▶ **What to work on**: From the first line to the last, print the material exactly, skipping the pictures.

▶ **Data excerpts**:

___

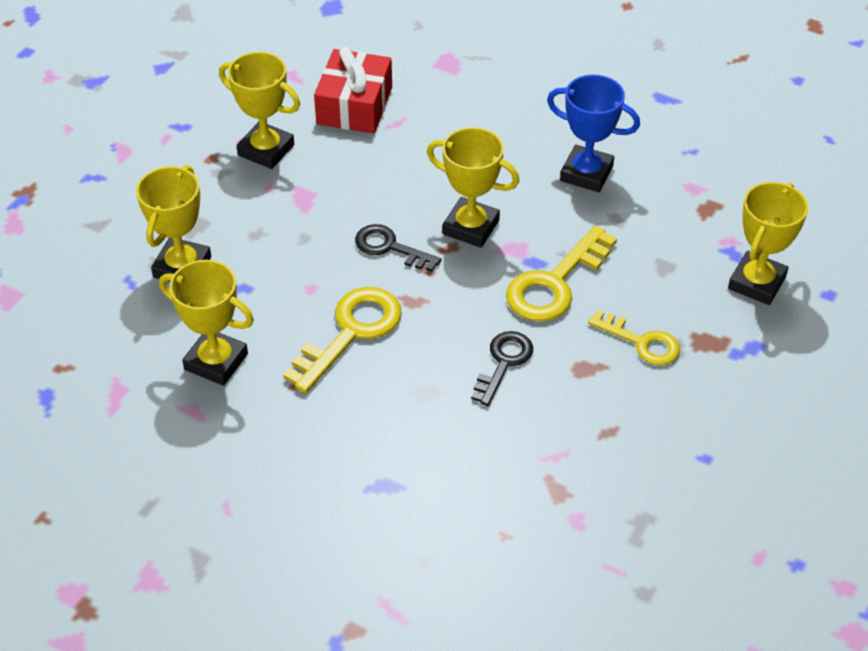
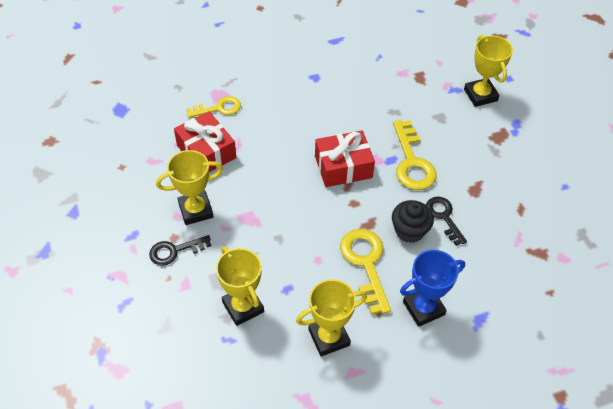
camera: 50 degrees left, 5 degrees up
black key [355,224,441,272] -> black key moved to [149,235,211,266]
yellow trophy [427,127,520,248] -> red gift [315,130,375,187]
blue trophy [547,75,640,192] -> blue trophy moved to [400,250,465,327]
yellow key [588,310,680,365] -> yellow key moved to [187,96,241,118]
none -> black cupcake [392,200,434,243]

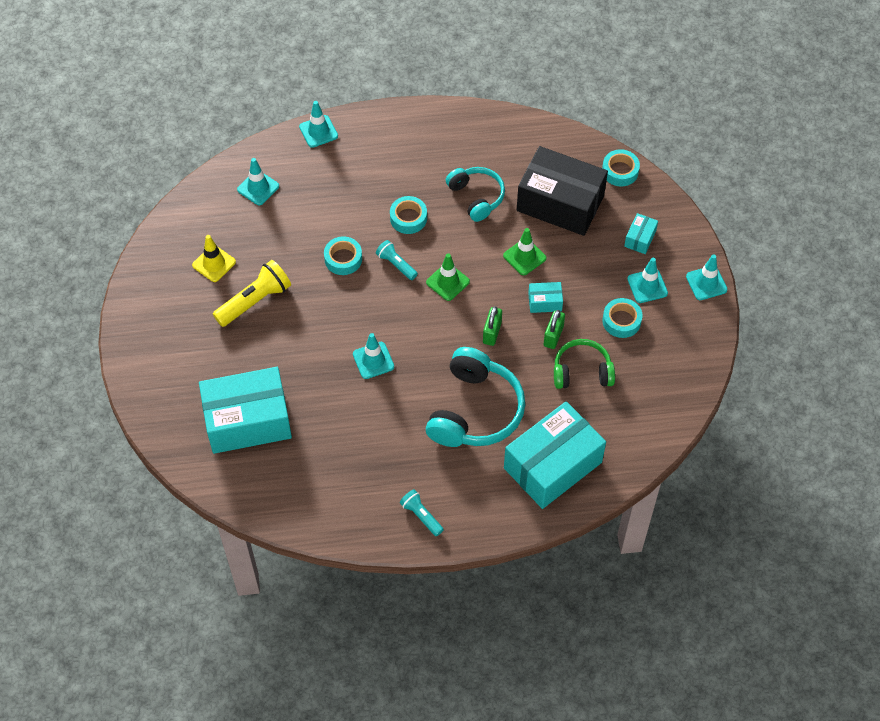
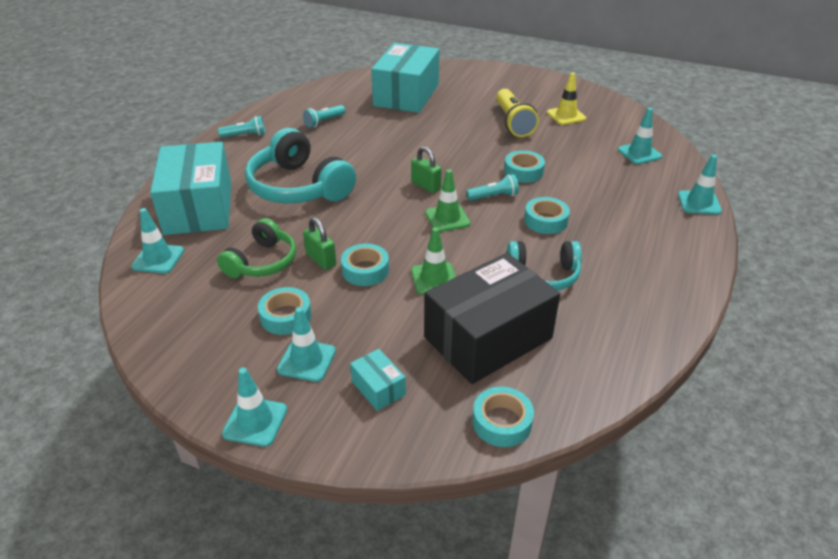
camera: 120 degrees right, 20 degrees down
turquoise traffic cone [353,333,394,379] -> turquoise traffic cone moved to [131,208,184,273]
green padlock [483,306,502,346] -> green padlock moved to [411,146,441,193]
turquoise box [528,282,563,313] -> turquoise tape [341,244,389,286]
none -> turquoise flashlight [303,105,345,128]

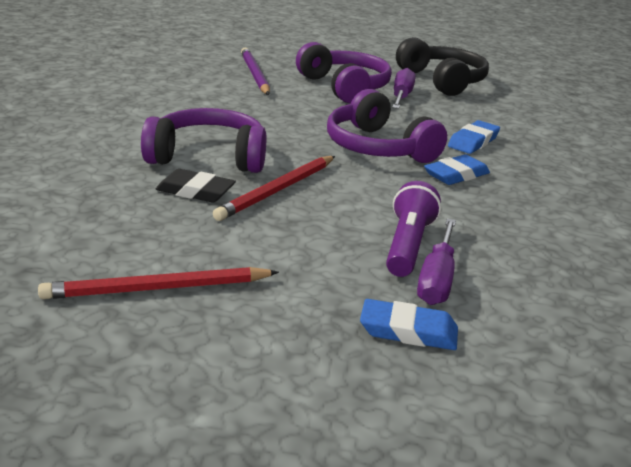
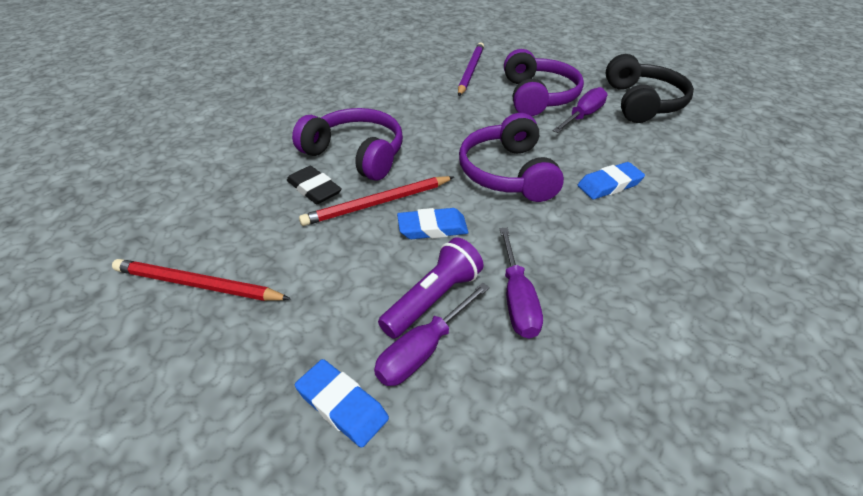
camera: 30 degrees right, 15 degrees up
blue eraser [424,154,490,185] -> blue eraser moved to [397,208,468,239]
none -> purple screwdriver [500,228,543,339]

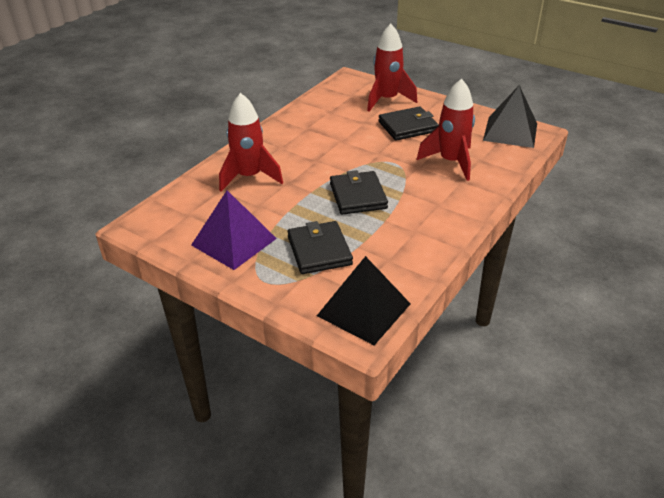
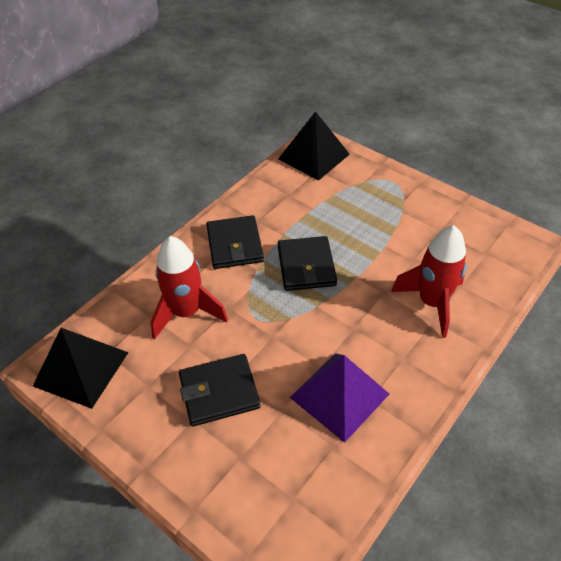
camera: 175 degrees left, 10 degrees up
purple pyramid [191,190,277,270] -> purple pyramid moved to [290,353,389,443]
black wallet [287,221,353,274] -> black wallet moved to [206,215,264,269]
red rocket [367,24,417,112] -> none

___

▶ **Response for this exercise**:
camera: 50 degrees left, 5 degrees up
black key [355,224,441,272] -> black key moved to [149,235,211,266]
yellow trophy [427,127,520,248] -> red gift [315,130,375,187]
blue trophy [547,75,640,192] -> blue trophy moved to [400,250,465,327]
yellow key [588,310,680,365] -> yellow key moved to [187,96,241,118]
none -> black cupcake [392,200,434,243]

camera: 120 degrees right, 20 degrees down
turquoise traffic cone [353,333,394,379] -> turquoise traffic cone moved to [131,208,184,273]
green padlock [483,306,502,346] -> green padlock moved to [411,146,441,193]
turquoise box [528,282,563,313] -> turquoise tape [341,244,389,286]
none -> turquoise flashlight [303,105,345,128]

camera: 30 degrees right, 15 degrees up
blue eraser [424,154,490,185] -> blue eraser moved to [397,208,468,239]
none -> purple screwdriver [500,228,543,339]

camera: 175 degrees left, 10 degrees up
purple pyramid [191,190,277,270] -> purple pyramid moved to [290,353,389,443]
black wallet [287,221,353,274] -> black wallet moved to [206,215,264,269]
red rocket [367,24,417,112] -> none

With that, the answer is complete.